-------- PROVIDED DATA --------

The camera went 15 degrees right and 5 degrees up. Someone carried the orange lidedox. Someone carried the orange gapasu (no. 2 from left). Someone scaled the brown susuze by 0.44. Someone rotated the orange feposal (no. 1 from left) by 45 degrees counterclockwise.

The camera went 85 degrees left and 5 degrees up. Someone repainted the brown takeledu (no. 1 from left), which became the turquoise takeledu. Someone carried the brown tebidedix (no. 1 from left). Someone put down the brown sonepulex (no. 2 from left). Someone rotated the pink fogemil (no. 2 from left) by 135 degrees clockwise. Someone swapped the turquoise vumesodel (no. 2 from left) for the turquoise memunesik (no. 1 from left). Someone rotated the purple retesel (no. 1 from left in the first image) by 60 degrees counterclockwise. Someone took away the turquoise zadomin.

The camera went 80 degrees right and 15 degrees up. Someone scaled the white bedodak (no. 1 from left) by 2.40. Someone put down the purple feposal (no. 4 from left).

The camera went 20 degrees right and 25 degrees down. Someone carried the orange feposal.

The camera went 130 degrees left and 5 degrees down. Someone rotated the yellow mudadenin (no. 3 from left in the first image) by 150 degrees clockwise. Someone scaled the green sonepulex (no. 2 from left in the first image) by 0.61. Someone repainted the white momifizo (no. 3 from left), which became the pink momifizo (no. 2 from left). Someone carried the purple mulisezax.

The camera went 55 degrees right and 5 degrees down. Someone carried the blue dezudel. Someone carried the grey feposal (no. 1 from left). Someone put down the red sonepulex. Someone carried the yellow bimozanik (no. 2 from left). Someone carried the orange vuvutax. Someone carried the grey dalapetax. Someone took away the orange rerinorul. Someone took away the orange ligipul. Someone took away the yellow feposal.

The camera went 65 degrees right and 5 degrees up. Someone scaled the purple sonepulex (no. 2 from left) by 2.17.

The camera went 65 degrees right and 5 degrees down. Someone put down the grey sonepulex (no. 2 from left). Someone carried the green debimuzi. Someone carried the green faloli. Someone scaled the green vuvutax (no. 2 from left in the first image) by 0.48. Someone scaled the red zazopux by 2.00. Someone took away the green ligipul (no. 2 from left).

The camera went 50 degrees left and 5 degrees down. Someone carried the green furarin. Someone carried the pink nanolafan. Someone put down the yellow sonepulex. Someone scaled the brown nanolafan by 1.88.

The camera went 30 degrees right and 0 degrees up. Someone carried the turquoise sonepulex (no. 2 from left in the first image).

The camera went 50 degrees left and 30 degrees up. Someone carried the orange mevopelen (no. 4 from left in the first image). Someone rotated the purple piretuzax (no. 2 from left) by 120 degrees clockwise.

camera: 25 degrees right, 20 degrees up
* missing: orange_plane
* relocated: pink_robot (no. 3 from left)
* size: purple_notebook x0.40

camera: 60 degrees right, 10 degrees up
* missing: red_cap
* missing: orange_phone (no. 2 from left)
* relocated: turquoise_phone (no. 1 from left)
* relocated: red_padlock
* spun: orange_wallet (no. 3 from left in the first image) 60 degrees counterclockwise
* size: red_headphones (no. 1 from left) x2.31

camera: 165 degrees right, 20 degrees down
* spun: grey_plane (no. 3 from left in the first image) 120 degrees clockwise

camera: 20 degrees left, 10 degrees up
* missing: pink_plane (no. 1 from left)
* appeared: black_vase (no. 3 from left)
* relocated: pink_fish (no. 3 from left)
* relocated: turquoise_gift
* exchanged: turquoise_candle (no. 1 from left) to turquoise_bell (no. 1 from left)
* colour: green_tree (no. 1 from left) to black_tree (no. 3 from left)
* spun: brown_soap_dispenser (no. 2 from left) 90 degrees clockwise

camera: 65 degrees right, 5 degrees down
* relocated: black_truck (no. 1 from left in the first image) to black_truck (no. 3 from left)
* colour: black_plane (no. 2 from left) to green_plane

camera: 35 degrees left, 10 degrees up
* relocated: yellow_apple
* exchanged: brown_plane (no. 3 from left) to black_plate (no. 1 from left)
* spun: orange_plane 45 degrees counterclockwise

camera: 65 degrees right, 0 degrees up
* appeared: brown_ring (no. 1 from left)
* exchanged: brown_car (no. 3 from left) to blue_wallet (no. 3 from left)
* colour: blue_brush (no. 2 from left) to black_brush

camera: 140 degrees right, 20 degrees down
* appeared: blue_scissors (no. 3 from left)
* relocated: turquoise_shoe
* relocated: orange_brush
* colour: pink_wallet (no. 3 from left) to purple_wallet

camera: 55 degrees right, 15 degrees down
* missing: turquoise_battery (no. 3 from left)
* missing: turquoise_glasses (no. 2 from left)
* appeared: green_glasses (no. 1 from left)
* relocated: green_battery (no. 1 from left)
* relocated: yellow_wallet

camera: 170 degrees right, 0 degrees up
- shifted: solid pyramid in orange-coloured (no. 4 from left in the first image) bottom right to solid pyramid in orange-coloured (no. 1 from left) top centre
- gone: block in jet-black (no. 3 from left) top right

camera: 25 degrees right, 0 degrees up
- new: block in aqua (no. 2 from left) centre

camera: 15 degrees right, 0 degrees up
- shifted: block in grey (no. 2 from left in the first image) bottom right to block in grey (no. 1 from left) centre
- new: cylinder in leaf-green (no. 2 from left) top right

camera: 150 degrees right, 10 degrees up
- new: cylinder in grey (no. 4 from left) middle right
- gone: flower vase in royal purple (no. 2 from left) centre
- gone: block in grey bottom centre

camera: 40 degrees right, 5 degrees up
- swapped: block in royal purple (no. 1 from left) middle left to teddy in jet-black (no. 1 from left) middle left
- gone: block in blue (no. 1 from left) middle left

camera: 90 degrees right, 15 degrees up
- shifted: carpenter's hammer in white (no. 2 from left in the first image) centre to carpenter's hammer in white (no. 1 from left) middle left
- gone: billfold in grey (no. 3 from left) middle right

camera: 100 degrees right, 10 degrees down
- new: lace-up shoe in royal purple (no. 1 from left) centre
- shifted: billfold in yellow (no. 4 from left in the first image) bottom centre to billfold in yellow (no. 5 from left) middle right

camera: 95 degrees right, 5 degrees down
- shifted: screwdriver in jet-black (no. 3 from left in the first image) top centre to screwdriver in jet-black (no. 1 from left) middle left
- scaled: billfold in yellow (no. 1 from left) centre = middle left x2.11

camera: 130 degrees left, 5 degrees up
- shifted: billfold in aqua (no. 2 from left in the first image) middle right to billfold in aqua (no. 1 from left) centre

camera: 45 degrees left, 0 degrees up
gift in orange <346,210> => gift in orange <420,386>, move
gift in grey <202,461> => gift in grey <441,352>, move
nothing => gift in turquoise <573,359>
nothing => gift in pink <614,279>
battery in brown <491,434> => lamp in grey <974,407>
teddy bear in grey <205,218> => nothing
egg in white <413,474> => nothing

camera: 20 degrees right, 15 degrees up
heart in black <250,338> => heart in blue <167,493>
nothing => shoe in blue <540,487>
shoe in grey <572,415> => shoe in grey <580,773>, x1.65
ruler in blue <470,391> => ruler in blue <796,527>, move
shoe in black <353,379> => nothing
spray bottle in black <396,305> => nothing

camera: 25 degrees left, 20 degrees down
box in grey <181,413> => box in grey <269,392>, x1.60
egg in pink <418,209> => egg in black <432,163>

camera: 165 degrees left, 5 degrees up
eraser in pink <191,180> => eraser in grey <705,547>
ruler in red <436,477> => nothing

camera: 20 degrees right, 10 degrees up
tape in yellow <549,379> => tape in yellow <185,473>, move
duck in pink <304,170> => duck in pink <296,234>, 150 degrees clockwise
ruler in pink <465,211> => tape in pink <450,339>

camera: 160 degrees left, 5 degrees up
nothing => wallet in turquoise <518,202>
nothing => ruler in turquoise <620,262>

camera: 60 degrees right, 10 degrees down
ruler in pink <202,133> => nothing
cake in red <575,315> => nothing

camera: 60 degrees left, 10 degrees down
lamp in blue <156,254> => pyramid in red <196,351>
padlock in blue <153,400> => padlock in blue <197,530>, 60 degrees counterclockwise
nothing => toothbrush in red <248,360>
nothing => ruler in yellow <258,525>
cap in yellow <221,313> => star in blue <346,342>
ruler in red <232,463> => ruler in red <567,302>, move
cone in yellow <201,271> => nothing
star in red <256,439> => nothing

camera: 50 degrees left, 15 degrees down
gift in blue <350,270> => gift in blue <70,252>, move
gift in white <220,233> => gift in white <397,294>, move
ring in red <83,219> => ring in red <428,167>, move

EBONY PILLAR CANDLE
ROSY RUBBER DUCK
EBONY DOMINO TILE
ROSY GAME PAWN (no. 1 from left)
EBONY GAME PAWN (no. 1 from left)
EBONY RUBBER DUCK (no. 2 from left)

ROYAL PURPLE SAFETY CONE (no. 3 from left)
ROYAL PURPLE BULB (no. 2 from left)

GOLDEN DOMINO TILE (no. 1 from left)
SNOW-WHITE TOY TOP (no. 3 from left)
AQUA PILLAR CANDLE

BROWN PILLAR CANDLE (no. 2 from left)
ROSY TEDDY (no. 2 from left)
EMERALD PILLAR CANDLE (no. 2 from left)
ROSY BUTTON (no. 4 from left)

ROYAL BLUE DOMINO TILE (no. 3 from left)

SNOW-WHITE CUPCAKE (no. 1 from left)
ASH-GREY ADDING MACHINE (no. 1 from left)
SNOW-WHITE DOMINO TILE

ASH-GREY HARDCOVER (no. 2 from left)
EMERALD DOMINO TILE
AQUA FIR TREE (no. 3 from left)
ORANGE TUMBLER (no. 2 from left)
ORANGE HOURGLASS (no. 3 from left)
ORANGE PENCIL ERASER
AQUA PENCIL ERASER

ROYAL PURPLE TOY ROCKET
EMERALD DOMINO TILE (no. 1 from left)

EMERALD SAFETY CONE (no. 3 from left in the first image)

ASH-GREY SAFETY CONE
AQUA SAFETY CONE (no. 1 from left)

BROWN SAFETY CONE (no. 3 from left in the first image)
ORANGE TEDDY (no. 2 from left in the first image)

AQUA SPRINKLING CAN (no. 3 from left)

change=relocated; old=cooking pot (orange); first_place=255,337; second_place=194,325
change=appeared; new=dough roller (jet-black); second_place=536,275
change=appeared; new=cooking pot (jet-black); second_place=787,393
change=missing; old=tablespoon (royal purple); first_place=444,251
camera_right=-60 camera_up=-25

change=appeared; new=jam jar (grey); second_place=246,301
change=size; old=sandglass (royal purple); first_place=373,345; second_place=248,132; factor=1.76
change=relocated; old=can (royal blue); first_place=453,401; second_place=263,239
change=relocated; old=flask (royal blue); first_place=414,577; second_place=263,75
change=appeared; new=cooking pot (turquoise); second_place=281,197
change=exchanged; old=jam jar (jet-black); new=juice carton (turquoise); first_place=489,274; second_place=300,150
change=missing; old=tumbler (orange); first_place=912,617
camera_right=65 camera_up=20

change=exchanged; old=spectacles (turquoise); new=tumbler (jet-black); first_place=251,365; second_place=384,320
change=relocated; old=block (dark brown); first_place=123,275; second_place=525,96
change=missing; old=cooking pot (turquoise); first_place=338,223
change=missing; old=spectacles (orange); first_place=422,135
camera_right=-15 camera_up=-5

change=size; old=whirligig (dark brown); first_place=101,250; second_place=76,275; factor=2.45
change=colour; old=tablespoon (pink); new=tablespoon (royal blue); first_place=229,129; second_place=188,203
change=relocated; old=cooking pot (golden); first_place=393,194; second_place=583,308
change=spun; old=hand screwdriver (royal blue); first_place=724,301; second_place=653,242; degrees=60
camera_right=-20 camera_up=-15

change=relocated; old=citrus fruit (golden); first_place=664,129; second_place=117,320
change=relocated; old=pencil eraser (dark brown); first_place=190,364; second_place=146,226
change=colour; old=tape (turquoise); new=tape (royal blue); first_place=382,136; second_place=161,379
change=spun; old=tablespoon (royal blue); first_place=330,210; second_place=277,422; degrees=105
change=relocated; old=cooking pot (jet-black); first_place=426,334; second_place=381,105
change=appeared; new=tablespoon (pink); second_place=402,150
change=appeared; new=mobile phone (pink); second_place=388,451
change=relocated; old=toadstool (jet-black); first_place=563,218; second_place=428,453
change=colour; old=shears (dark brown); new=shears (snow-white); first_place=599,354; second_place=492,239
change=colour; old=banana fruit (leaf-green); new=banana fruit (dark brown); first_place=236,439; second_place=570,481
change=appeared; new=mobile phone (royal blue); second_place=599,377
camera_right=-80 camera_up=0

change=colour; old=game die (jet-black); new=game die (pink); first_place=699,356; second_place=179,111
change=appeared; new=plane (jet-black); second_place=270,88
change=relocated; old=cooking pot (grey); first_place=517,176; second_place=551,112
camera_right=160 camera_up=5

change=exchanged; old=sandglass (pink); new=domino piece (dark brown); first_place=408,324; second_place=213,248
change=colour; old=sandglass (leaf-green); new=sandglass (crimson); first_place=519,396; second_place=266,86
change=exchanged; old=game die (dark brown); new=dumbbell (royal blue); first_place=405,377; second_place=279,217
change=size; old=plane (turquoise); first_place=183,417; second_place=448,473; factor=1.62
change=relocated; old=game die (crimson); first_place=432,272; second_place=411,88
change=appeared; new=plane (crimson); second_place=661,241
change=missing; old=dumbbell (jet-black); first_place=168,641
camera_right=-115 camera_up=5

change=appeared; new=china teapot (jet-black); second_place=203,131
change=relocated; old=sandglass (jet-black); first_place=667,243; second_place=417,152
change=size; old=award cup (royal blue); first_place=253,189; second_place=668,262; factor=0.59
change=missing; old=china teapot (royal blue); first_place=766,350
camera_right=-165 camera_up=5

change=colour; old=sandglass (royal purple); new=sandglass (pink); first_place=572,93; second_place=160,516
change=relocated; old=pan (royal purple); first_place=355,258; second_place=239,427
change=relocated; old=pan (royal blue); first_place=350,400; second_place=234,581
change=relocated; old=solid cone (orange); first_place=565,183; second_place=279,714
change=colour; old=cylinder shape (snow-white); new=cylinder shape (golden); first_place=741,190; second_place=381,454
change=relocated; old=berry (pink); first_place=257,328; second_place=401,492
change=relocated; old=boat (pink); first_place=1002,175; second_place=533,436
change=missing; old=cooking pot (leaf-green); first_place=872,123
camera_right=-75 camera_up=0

--------

Precisely the lines between those holding "EBONY RUBBER DUCK (no. 2 from left)" and "change=missing; old=tablespoon (royal", inclusive, are to be reproduced from the listing above, with nothing added.

SOLVED EXERCISE:
EBONY RUBBER DUCK (no. 2 from left)

ROYAL PURPLE SAFETY CONE (no. 3 from left)
ROYAL PURPLE BULB (no. 2 from left)

GOLDEN DOMINO TILE (no. 1 from left)
SNOW-WHITE TOY TOP (no. 3 from left)
AQUA PILLAR CANDLE

BROWN PILLAR CANDLE (no. 2 from left)
ROSY TEDDY (no. 2 from left)
EMERALD PILLAR CANDLE (no. 2 from left)
ROSY BUTTON (no. 4 from left)

ROYAL BLUE DOMINO TILE (no. 3 from left)

SNOW-WHITE CUPCAKE (no. 1 from left)
ASH-GREY ADDING MACHINE (no. 1 from left)
SNOW-WHITE DOMINO TILE

ASH-GREY HARDCOVER (no. 2 from left)
EMERALD DOMINO TILE
AQUA FIR TREE (no. 3 from left)
ORANGE TUMBLER (no. 2 from left)
ORANGE HOURGLASS (no. 3 from left)
ORANGE PENCIL ERASER
AQUA PENCIL ERASER

ROYAL PURPLE TOY ROCKET
EMERALD DOMINO TILE (no. 1 from left)

EMERALD SAFETY CONE (no. 3 from left in the first image)

ASH-GREY SAFETY CONE
AQUA SAFETY CONE (no. 1 from left)

BROWN SAFETY CONE (no. 3 from left in the first image)
ORANGE TEDDY (no. 2 from left in the first image)

AQUA SPRINKLING CAN (no. 3 from left)

change=relocated; old=cooking pot (orange); first_place=255,337; second_place=194,325
change=appeared; new=dough roller (jet-black); second_place=536,275
change=appeared; new=cooking pot (jet-black); second_place=787,393
change=missing; old=tablespoon (royal purple); first_place=444,251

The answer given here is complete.